■ **Task item**: Starting with the line that contains "camera: 75 degrees right, 0 degrees up" and stopping after the line that contains "(221, 435) = (118, 151): pink", return each line below exactly as written, with no others.

■ **Material to process**:
----
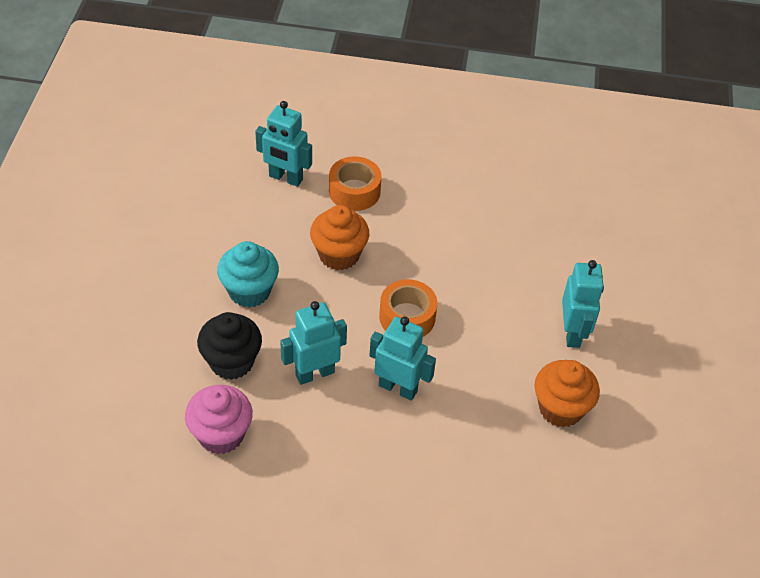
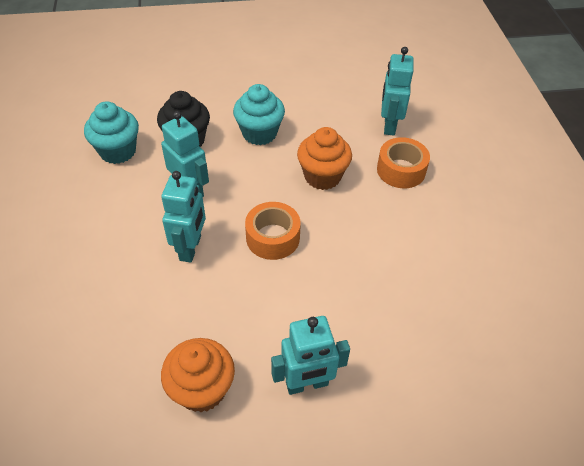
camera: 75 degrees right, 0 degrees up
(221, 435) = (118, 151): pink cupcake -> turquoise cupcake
----
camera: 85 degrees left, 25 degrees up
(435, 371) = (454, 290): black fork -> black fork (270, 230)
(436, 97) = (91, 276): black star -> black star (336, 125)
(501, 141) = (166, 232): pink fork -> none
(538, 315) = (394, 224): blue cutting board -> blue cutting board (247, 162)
----
■ **Solution to the exercise**:
camera: 75 degrees right, 0 degrees up
(221, 435) = (118, 151): pink cupcake -> turquoise cupcake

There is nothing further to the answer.